▸ Task to carry out
The answer is a stretch of the material below, returned exactly: the line containing "camera: 15 degrees left, 15 degrees up", the line containing "(423, 239) = (354, 410): turquoise", and all lines between.

▸ Data provided
== Segment start ==

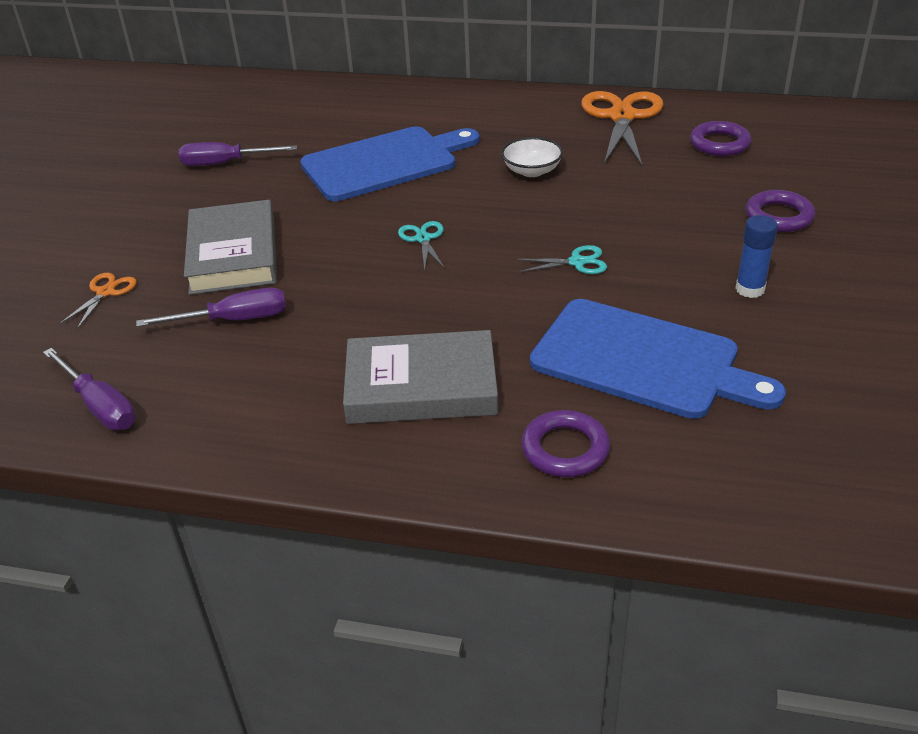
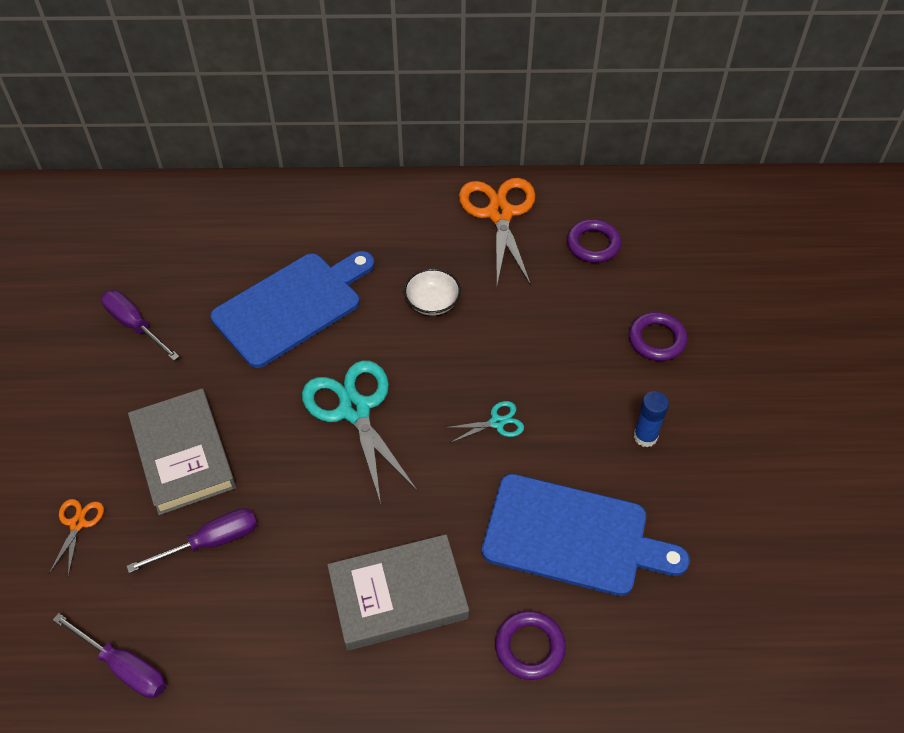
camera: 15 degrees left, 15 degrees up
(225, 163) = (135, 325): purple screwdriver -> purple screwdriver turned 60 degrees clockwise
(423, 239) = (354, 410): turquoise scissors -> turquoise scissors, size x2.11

== Segment end ==
== Segment start ==

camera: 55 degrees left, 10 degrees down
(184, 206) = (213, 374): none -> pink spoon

== Segment end ==

▸ Answer space
camera: 15 degrees left, 15 degrees up
(225, 163) = (135, 325): purple screwdriver -> purple screwdriver turned 60 degrees clockwise
(423, 239) = (354, 410): turquoise scissors -> turquoise scissors, size x2.11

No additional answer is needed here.